■ Problem details
Beginning with the line that holds "U202 pin GND: 0V -> 3V3", copy each line exactly through the end of the entries, but leave the pictures out.

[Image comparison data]
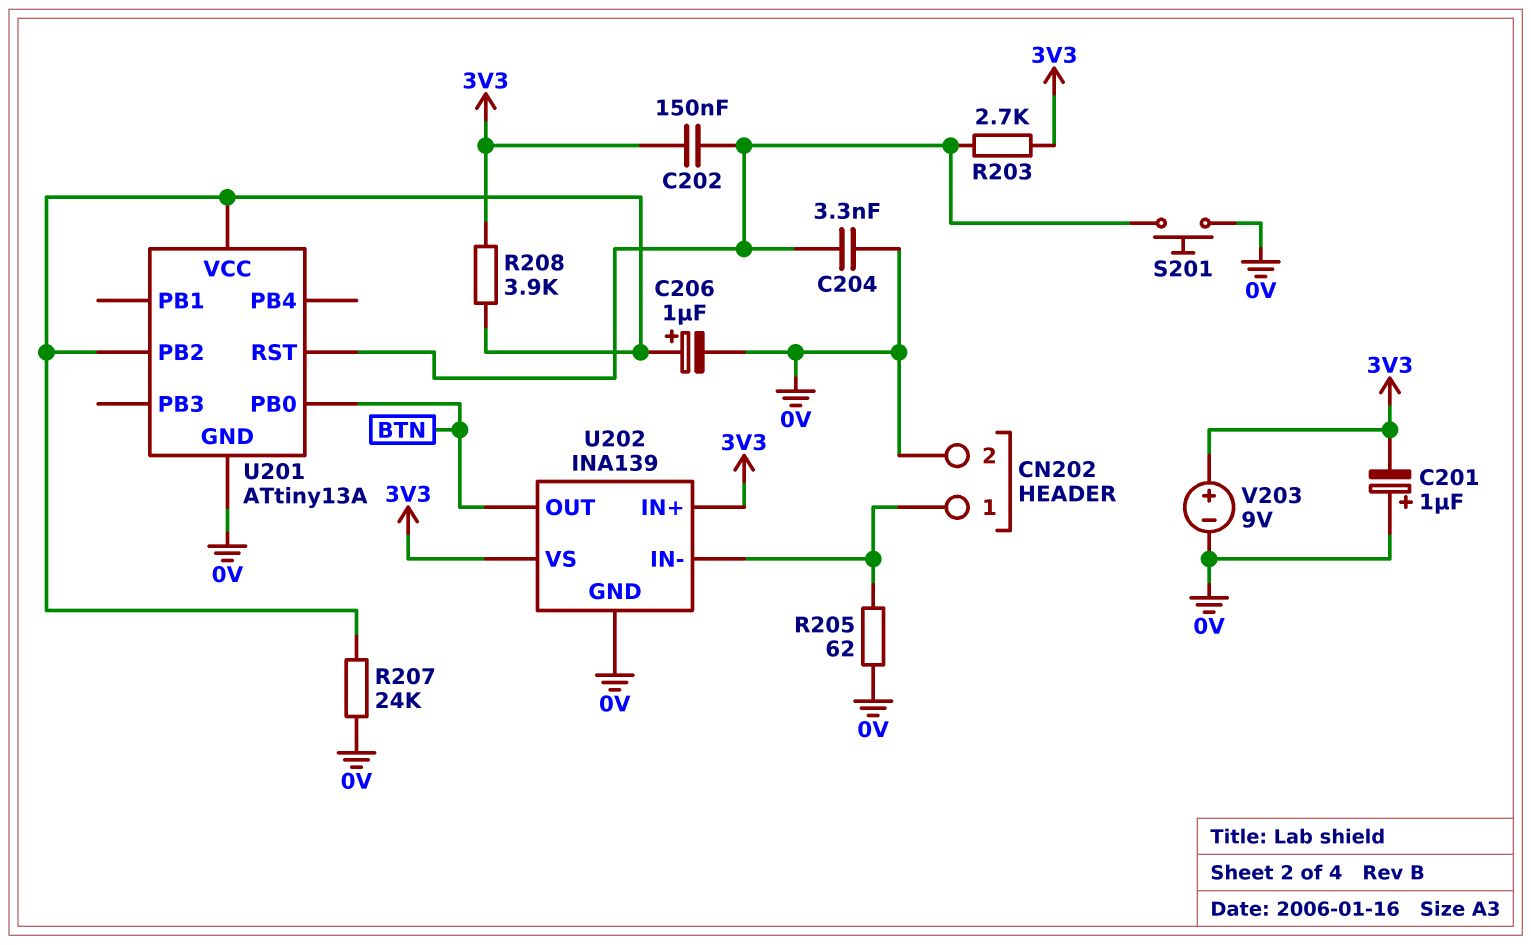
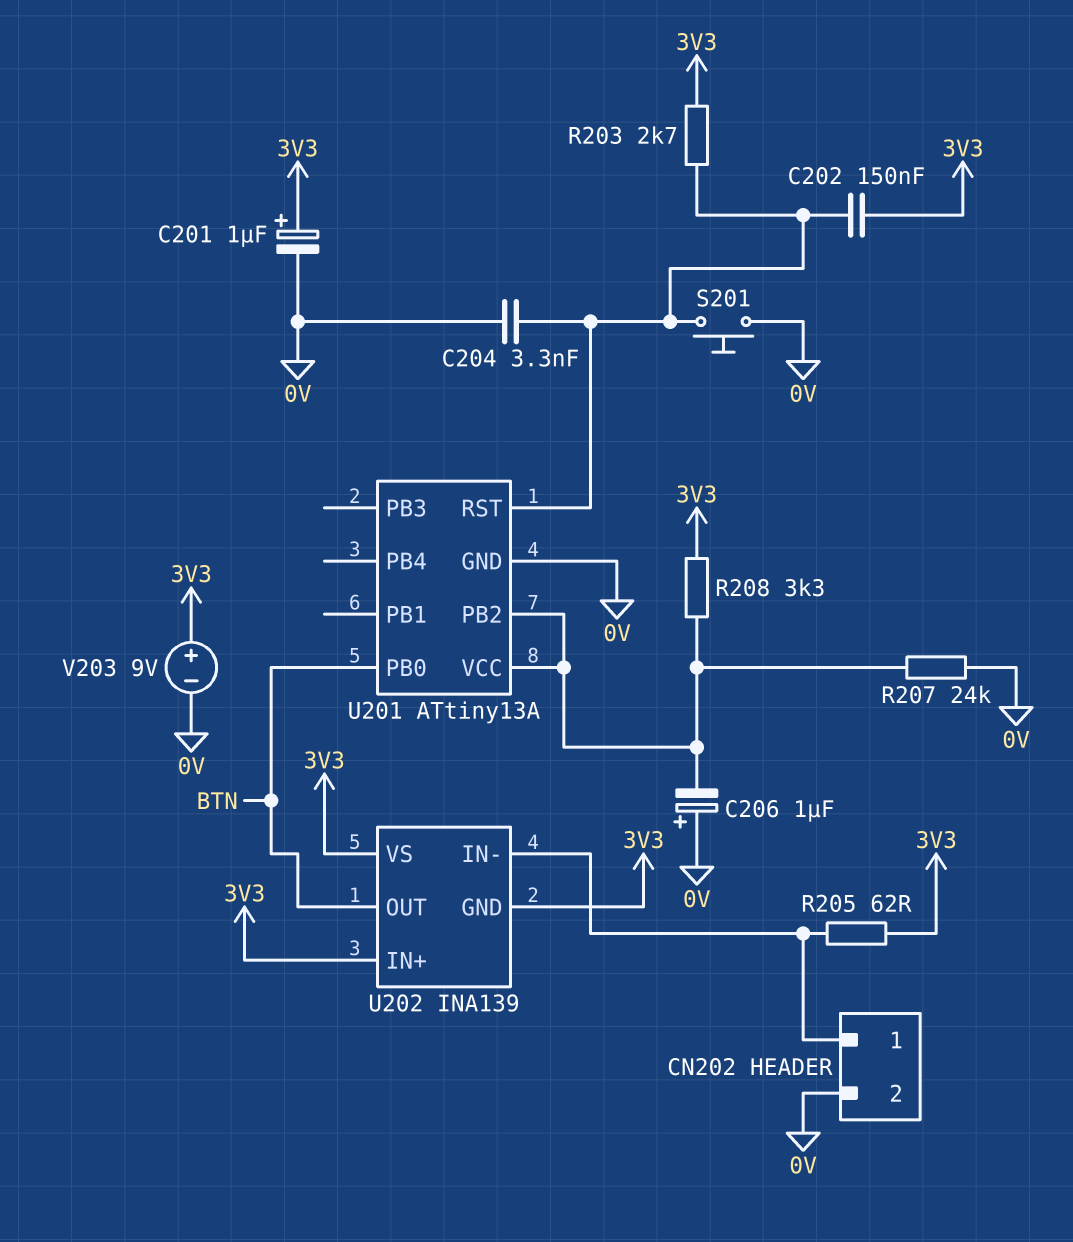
C201: 1uF (plus 0V, minus 3V3) -> 1uF (plus 3V3, minus 0V)
C206: 1uF (plus U201/PB2, minus 0V) -> 1uF (plus 0V, minus U201/PB2)
R205: 62 (0V, CN202/1) -> 62 (3V3, CN202/1)
R208: 3.9k (3V3, U201/PB2) -> 3.3k (3V3, U201/PB2)
U202 pin GND: 0V -> 3V3

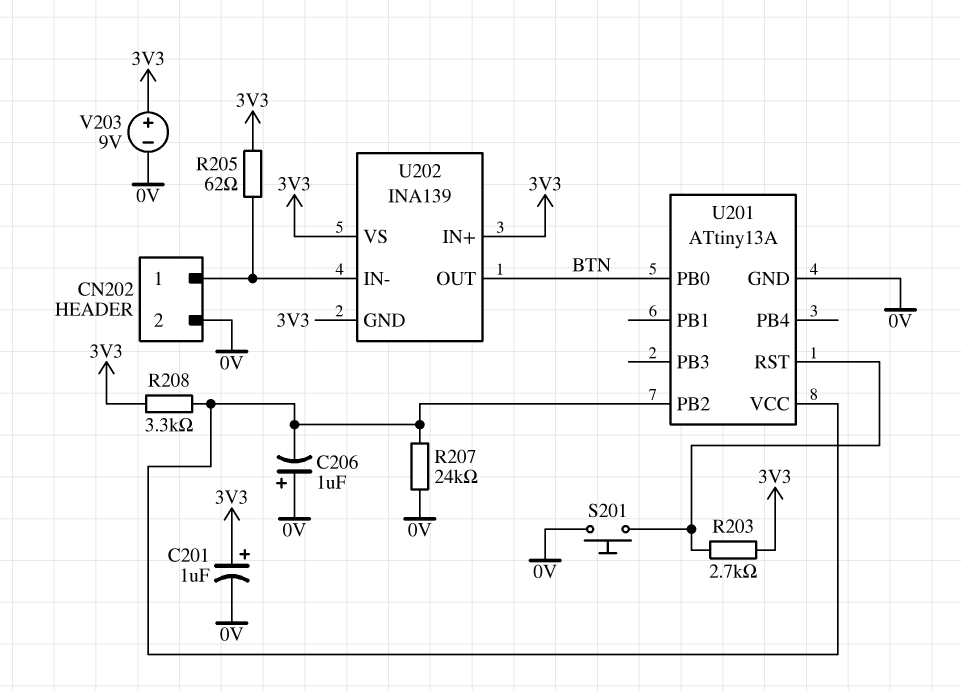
C202: 150nF (3V3, U201/RST) -> none
C204: 3.3nF (0V, U201/RST) -> none

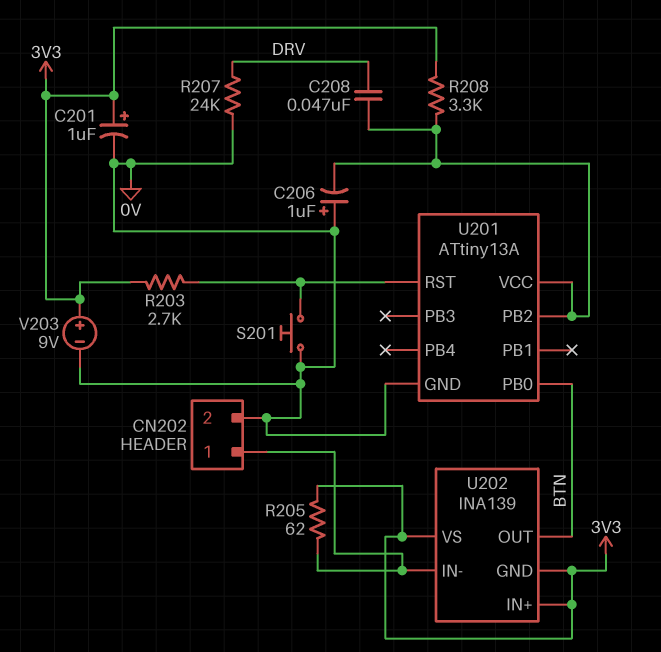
C208: none -> 47nF (DRV, U201/PB2)
R207: 24k (0V, U201/PB2) -> 24k (0V, DRV)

■ Written response
U202 pin GND: 0V -> 3V3

C202: 150nF (3V3, U201/RST) -> none
C204: 3.3nF (0V, U201/RST) -> none

C208: none -> 47nF (DRV, U201/PB2)
R207: 24k (0V, U201/PB2) -> 24k (0V, DRV)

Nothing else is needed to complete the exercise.